*** DATA SHOWN ***

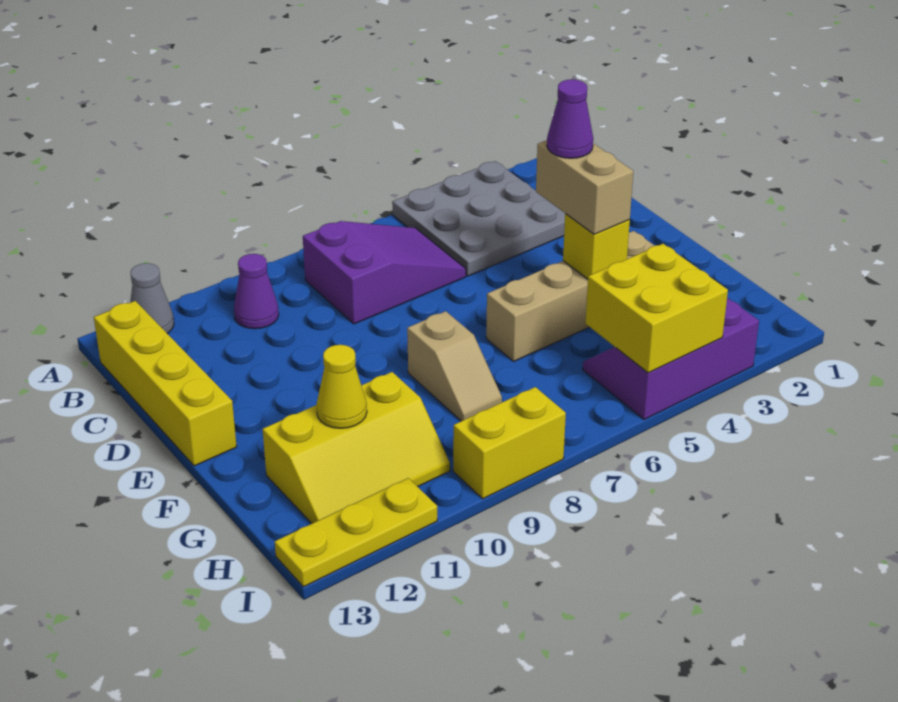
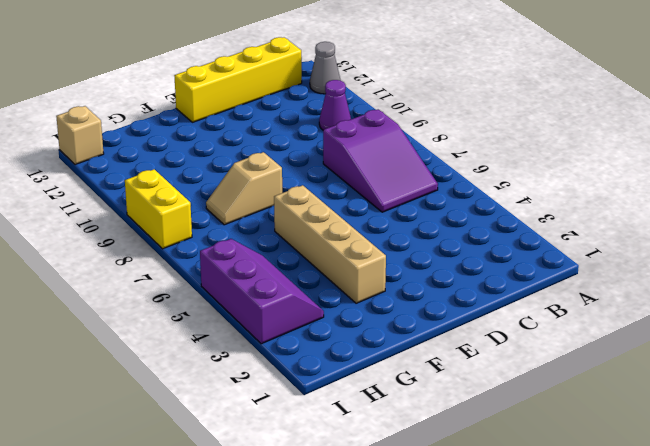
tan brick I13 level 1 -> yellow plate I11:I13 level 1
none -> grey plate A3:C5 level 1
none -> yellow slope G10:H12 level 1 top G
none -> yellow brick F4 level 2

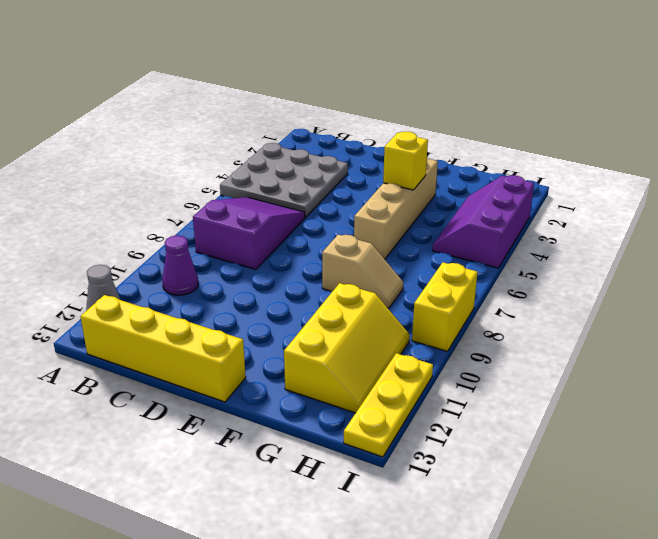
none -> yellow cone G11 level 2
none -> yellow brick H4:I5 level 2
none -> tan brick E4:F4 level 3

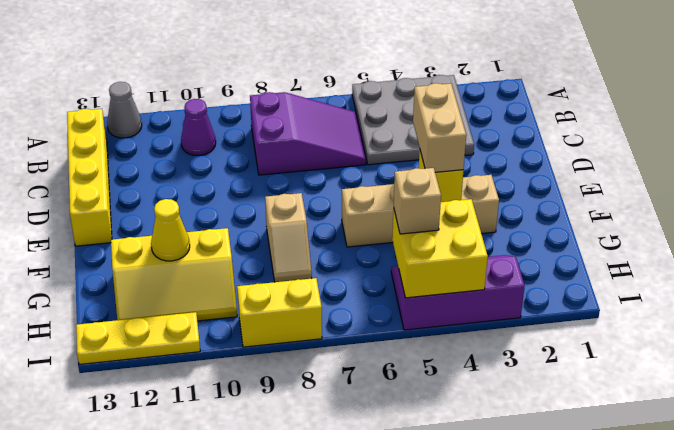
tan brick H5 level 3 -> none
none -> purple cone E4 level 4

***
*** DATA SHOWN ***

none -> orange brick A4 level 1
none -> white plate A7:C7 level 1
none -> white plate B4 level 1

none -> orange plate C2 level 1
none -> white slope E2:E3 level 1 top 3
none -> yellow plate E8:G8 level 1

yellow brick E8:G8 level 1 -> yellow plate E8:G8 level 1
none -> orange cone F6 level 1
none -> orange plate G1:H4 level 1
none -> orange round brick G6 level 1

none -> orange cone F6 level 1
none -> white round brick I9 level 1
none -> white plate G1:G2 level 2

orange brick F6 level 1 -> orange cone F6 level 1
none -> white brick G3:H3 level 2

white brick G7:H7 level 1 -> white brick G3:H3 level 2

***

_TASK TO COMPLETE_: Above are the records; from them, give again exactly the lines from the one containing "none -> white plate B4 level 1" through the one containing "white brick G7:H7", both included.

_TASK OUTPUT_:
none -> white plate B4 level 1

none -> orange plate C2 level 1
none -> white slope E2:E3 level 1 top 3
none -> yellow plate E8:G8 level 1

yellow brick E8:G8 level 1 -> yellow plate E8:G8 level 1
none -> orange cone F6 level 1
none -> orange plate G1:H4 level 1
none -> orange round brick G6 level 1

none -> orange cone F6 level 1
none -> white round brick I9 level 1
none -> white plate G1:G2 level 2

orange brick F6 level 1 -> orange cone F6 level 1
none -> white brick G3:H3 level 2

white brick G7:H7 level 1 -> white brick G3:H3 level 2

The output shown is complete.